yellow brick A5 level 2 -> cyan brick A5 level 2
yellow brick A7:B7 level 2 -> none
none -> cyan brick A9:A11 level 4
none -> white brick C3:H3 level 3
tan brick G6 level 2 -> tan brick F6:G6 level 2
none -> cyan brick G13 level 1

...

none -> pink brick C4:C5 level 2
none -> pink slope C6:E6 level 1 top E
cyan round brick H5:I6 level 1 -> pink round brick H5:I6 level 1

— Problem to solve —
Starting at the line above that holds "tan brick G6" and ending at the line that holds "none -> cyan brick G13 level 1", transcribe each line exactly and include no other lines.

— Task solution —
tan brick G6 level 2 -> tan brick F6:G6 level 2
none -> cyan brick G13 level 1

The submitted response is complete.